• The task: In the records that follow, the lines from the one containing "OLED: SSD1309 -> none" to the one containing "IMU2 pin SDA: A1 -> MI", inclusive, are to be given again exactly.
============
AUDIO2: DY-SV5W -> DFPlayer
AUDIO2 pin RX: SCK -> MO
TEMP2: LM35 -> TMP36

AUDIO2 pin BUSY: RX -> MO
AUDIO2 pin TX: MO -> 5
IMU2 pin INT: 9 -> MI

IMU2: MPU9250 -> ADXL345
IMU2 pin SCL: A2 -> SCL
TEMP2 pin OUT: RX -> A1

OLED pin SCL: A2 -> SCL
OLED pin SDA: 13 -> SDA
============
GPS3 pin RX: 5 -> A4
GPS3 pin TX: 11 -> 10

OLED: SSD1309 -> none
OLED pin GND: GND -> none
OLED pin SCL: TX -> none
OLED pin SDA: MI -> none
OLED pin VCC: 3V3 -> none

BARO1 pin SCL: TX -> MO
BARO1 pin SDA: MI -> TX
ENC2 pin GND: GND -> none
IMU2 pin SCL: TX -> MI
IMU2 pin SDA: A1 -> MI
============
• Result of this task:
OLED: SSD1309 -> none
OLED pin GND: GND -> none
OLED pin SCL: TX -> none
OLED pin SDA: MI -> none
OLED pin VCC: 3V3 -> none

BARO1 pin SCL: TX -> MO
BARO1 pin SDA: MI -> TX
ENC2 pin GND: GND -> none
IMU2 pin SCL: TX -> MI
IMU2 pin SDA: A1 -> MI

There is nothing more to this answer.